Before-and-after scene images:
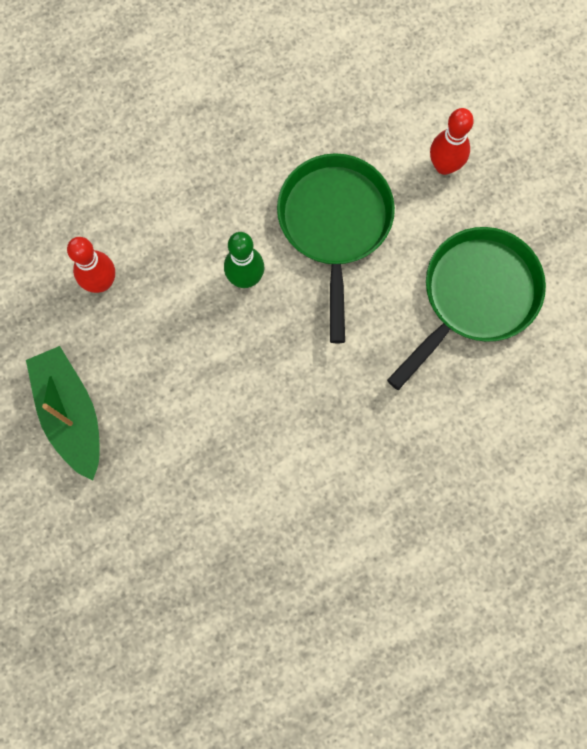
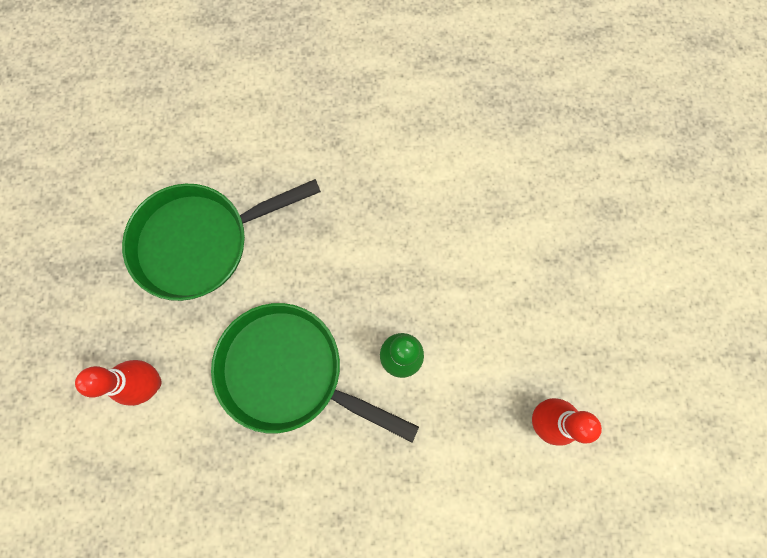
camera: 155 degrees left, 0 degrees up
(71, 414) = (615, 301): green boat -> none
(335, 224) = (289, 371): green pan -> green pan turned 90 degrees clockwise

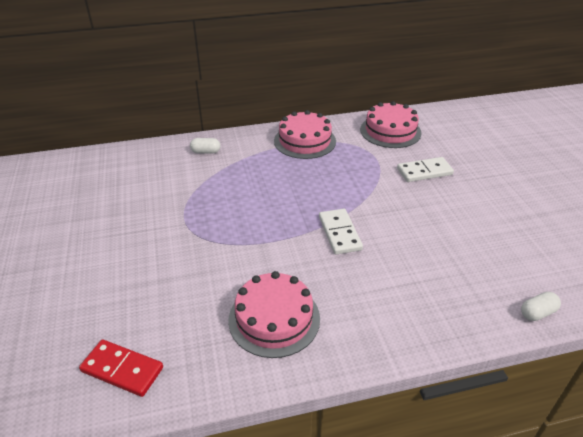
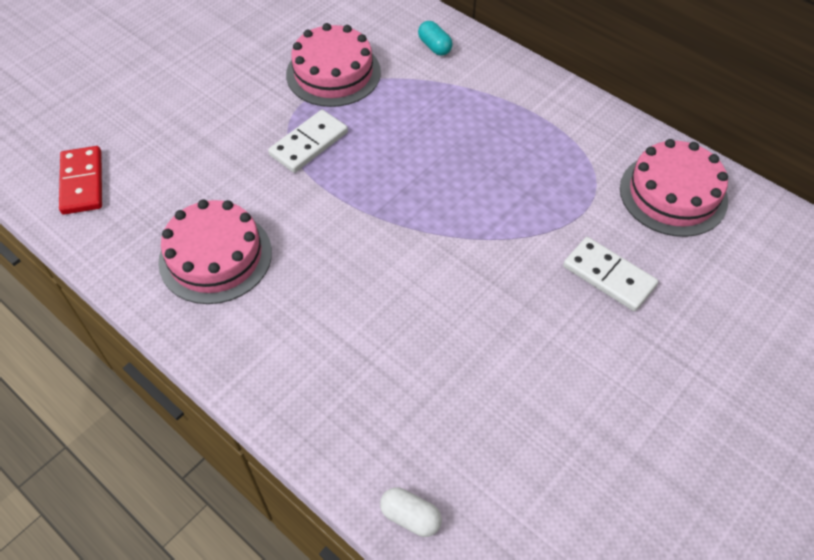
camera: 55 degrees right, 15 degrees up
(206, 152) = (434, 46): white capsule -> turquoise capsule
(305, 141) = (550, 119): pink cake -> pink cake (333, 73)
(339, 233) = (394, 245): white domino -> white domino (308, 143)

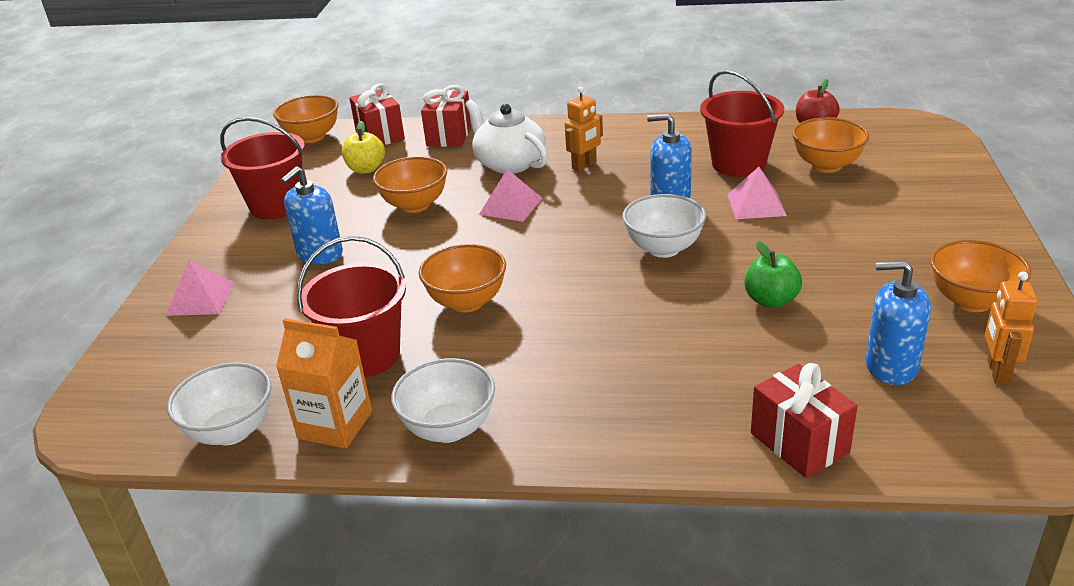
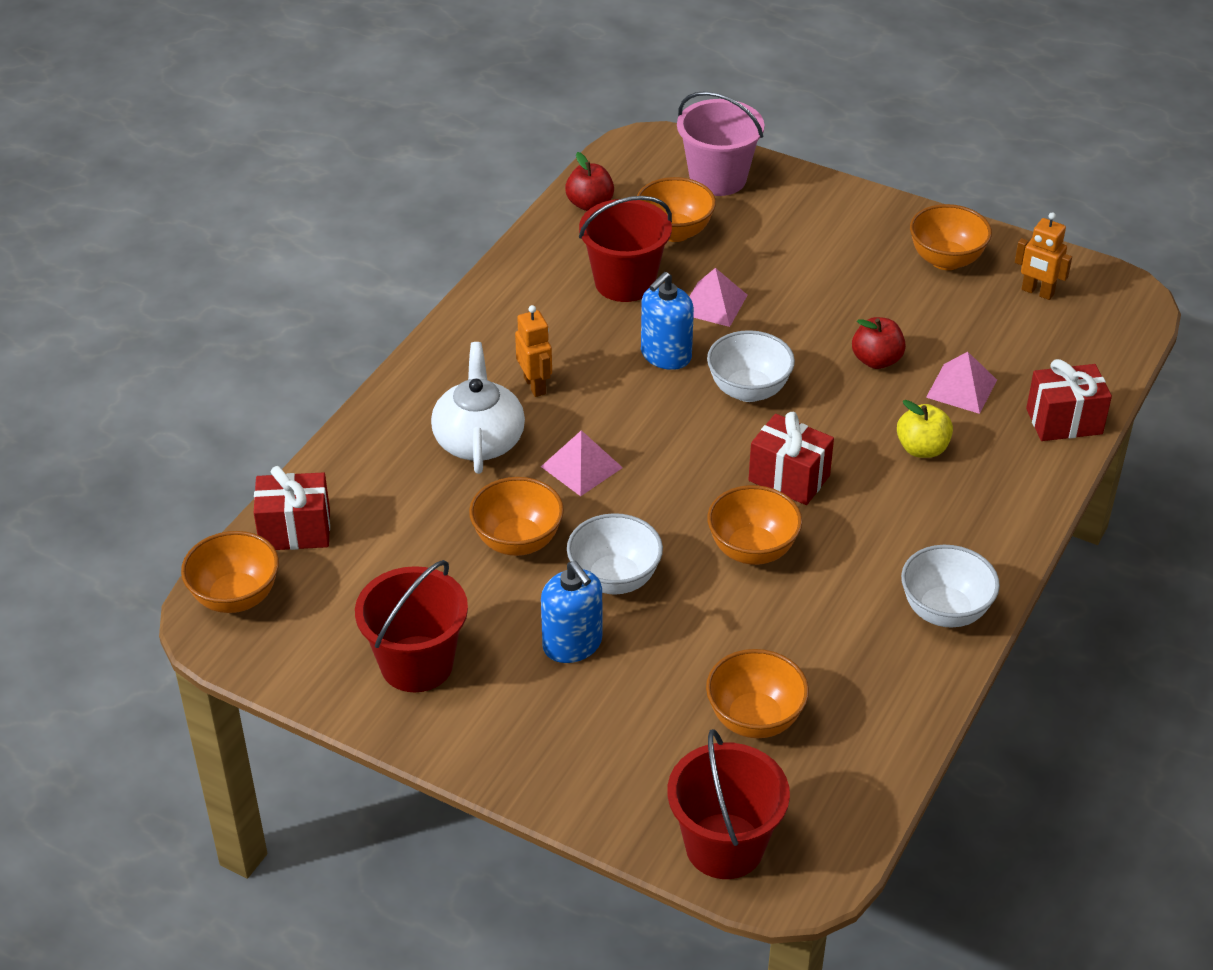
camera: 70 degrees left, 10 degrees up
(201, 299) = (600, 763): pink pyramid -> pink pyramid (961, 388)
(231, 431) = (869, 764): white bowl -> white bowl (614, 579)
(268, 355) = (754, 719): none -> orange bowl
(335, 425) = (899, 687): orange carton -> none
(366, 169) = (385, 563): yellow apple -> yellow apple (922, 449)
(366, 356) = (801, 644): red bucket -> red bucket (724, 846)
(449, 136) = (356, 469): red gift -> red gift (789, 478)
(509, 163) = (479, 440): white teapot -> white teapot turned 105 degrees clockwise
(771, 300) = (876, 360): green apple -> red apple
(891, 366) = (1002, 338): blue soap dispenser -> none
(922, 163) = (718, 179): none -> pink bucket

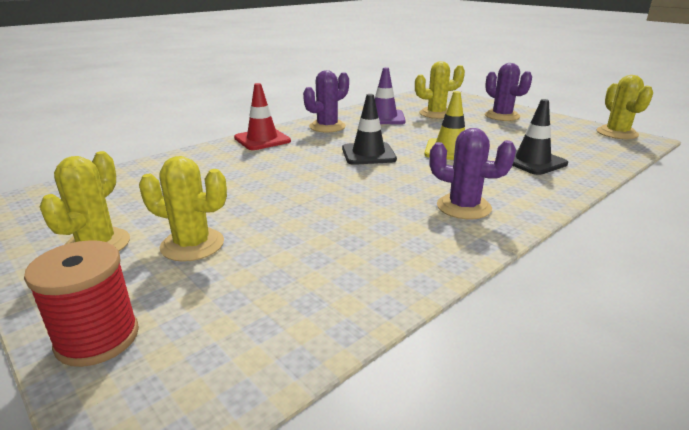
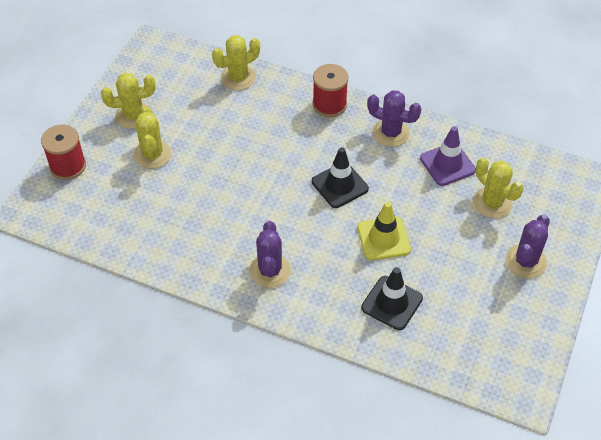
camera: 65 degrees right, 25 degrees up
(262, 139) = (329, 105): red traffic cone -> red spool
(617, 133) = (531, 371): yellow cactus -> yellow cactus (238, 78)

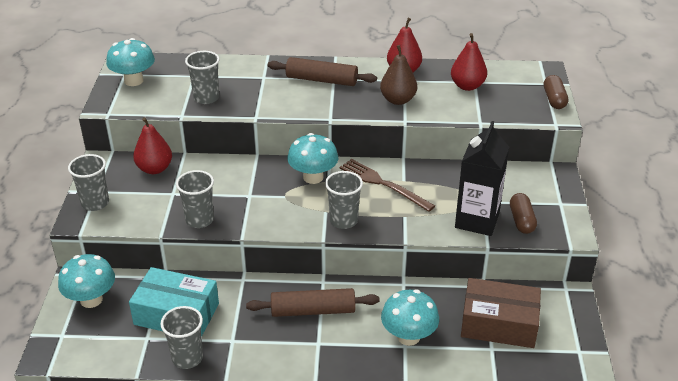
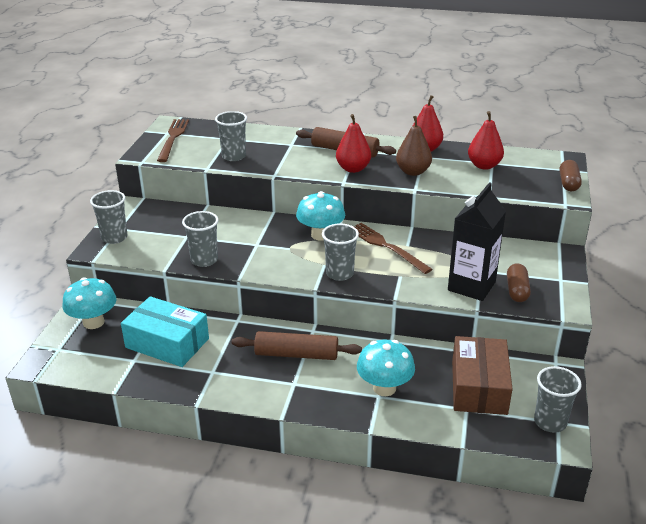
camera: 10 degrees right, 5 degrees down
(133, 81) = (173, 138): turquoise mushroom -> brown fork
(154, 169) = (176, 215): red pear -> red pear (353, 169)
(187, 358) = (166, 382): grey cup -> grey cup (550, 422)
(498, 324) = (479, 387): brown box -> brown box turned 75 degrees clockwise

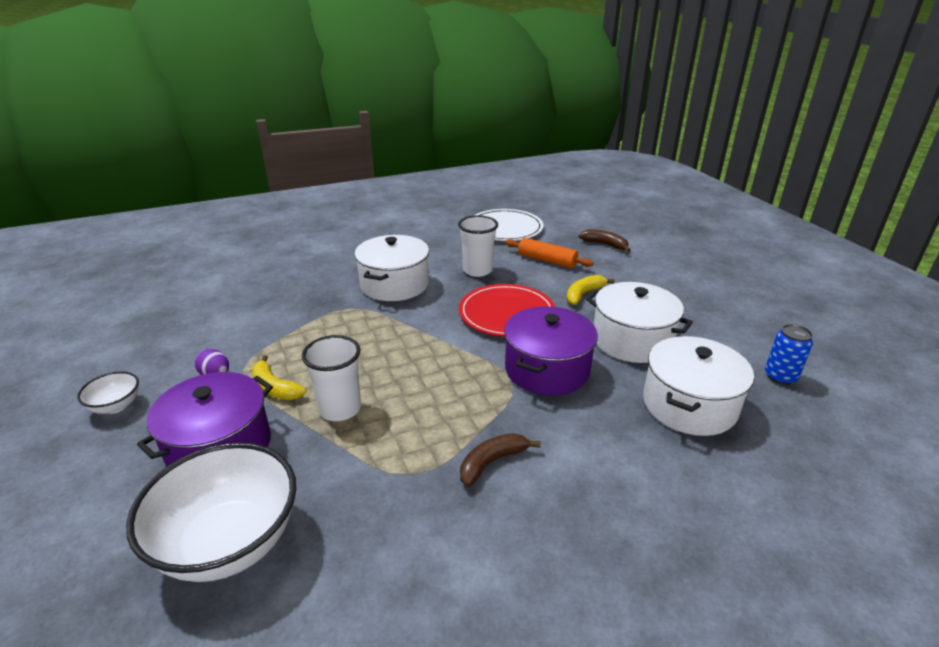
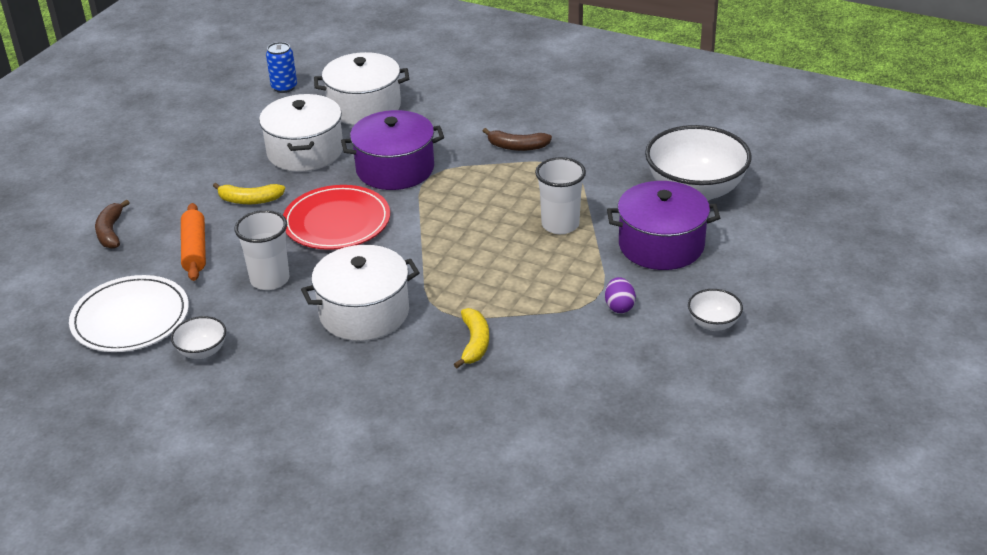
camera: 130 degrees left, 5 degrees up
(275, 388) = (586, 267): yellow banana -> yellow banana (474, 343)
(445, 235) = (202, 351): none -> white bowl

Instructions to follow: Please transcribe each line above exactly, but leave the images out.

Expected output:
camera: 155 degrees left, 0 degrees up
(71, 414) = (615, 301): green boat -> none
(335, 224) = (289, 371): green pan -> green pan turned 90 degrees clockwise

camera: 55 degrees right, 15 degrees up
(206, 152) = (434, 46): white capsule -> turquoise capsule
(305, 141) = (550, 119): pink cake -> pink cake (333, 73)
(339, 233) = (394, 245): white domino -> white domino (308, 143)

camera: 70 degrees left, 10 degrees up
(201, 299) = (600, 763): pink pyramid -> pink pyramid (961, 388)
(231, 431) = (869, 764): white bowl -> white bowl (614, 579)
(268, 355) = (754, 719): none -> orange bowl
(335, 425) = (899, 687): orange carton -> none
(366, 169) = (385, 563): yellow apple -> yellow apple (922, 449)
(366, 356) = (801, 644): red bucket -> red bucket (724, 846)
(449, 136) = (356, 469): red gift -> red gift (789, 478)
(509, 163) = (479, 440): white teapot -> white teapot turned 105 degrees clockwise
(771, 300) = (876, 360): green apple -> red apple
(891, 366) = (1002, 338): blue soap dispenser -> none
(922, 163) = (718, 179): none -> pink bucket

camera: 65 degrees right, 25 degrees up
(262, 139) = (329, 105): red traffic cone -> red spool
(617, 133) = (531, 371): yellow cactus -> yellow cactus (238, 78)

camera: 10 degrees right, 5 degrees down
(133, 81) = (173, 138): turquoise mushroom -> brown fork
(154, 169) = (176, 215): red pear -> red pear (353, 169)
(187, 358) = (166, 382): grey cup -> grey cup (550, 422)
(498, 324) = (479, 387): brown box -> brown box turned 75 degrees clockwise

camera: 130 degrees left, 5 degrees up
(275, 388) = (586, 267): yellow banana -> yellow banana (474, 343)
(445, 235) = (202, 351): none -> white bowl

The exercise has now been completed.